About this exercise.
Return all of the listing word for word; the pictures stay out.

Dataset extract.
··········
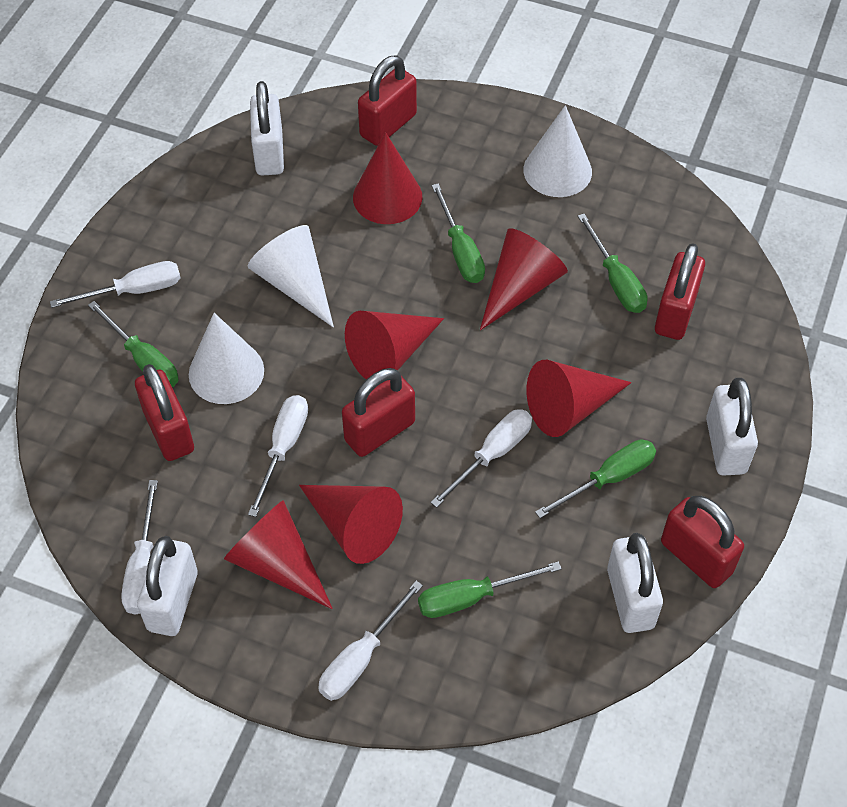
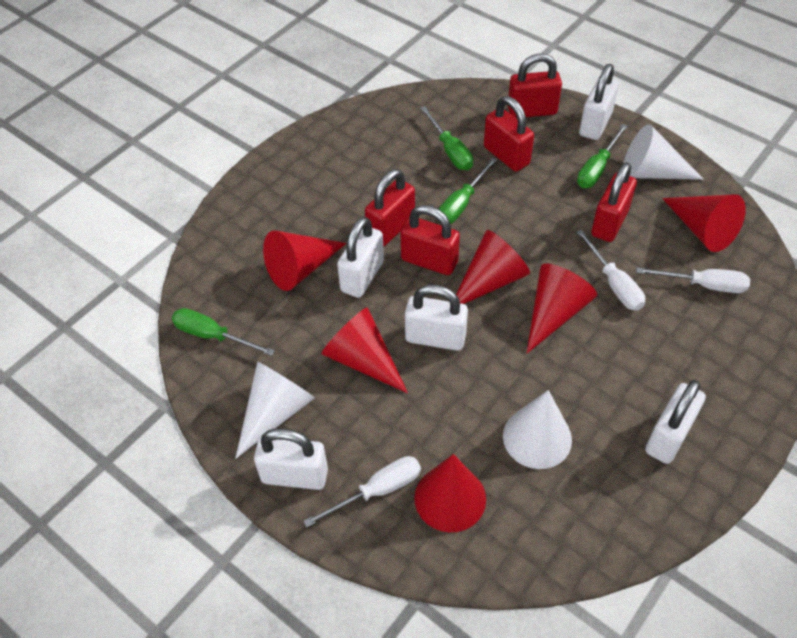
green screwdriver: 5 -> 4
white padlock: 4 -> 5
white screwdriver: 5 -> 3

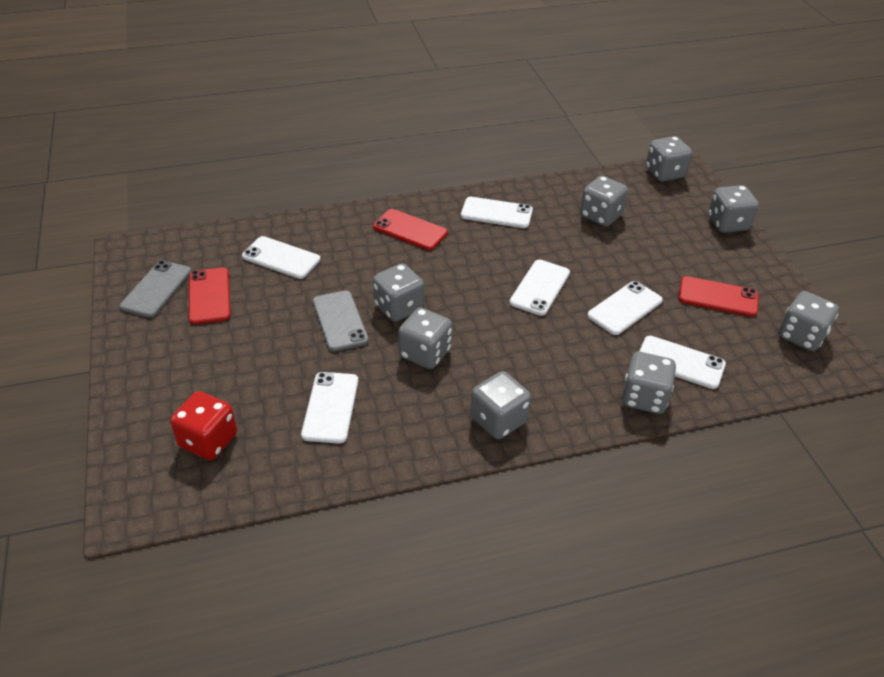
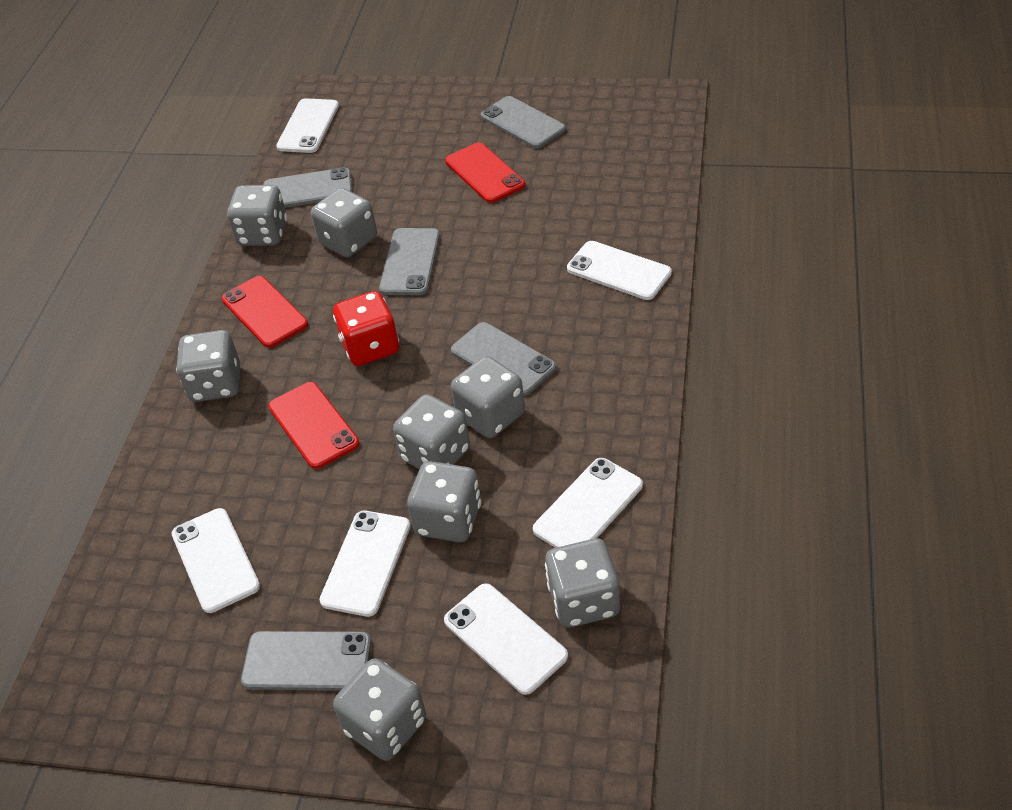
grey phone: 2 -> 5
··········
Solution for this exercise.
green screwdriver: 5 -> 4
white padlock: 4 -> 5
white screwdriver: 5 -> 3

grey phone: 2 -> 5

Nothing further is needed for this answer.